# [Collected data]
* * * * *

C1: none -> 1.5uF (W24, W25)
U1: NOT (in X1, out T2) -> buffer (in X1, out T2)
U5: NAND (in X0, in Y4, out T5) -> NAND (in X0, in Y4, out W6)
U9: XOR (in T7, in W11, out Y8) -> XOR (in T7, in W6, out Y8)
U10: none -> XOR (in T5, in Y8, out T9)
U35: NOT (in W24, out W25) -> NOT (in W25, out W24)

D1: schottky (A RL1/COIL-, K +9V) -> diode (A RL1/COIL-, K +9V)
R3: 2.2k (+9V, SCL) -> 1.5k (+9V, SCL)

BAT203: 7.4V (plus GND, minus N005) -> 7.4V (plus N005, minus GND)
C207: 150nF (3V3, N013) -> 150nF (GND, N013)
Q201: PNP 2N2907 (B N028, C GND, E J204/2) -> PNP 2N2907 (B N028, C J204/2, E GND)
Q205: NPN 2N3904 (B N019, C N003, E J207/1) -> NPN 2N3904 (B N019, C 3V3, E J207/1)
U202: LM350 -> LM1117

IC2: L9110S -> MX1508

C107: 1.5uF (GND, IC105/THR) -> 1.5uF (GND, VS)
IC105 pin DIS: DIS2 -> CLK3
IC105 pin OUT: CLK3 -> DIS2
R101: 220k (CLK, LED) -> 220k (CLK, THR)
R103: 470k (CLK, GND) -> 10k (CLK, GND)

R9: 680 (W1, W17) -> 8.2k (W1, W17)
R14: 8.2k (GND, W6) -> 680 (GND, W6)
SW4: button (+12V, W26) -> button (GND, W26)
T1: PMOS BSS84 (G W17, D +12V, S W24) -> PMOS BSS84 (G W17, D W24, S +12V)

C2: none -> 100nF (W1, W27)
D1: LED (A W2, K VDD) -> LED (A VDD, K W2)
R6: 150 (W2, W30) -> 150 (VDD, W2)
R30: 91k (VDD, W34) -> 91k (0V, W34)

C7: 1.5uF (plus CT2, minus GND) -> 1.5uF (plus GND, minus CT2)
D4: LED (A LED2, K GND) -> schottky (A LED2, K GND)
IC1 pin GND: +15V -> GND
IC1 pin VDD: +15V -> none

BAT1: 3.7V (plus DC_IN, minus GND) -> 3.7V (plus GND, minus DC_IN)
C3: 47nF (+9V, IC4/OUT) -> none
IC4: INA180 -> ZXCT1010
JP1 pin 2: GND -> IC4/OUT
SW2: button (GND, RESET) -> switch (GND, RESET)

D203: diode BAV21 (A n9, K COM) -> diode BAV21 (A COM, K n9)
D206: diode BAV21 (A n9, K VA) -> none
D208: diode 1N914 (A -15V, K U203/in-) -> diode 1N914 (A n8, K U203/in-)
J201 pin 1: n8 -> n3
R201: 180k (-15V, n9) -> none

* * * * *

# [What is being asked]
Search the entries for the word "plus". Copy every line where it occurs.

# [Output below]
BAT203: 7.4V (plus GND, minus N005) -> 7.4V (plus N005, minus GND)
C7: 1.5uF (plus CT2, minus GND) -> 1.5uF (plus GND, minus CT2)
BAT1: 3.7V (plus DC_IN, minus GND) -> 3.7V (plus GND, minus DC_IN)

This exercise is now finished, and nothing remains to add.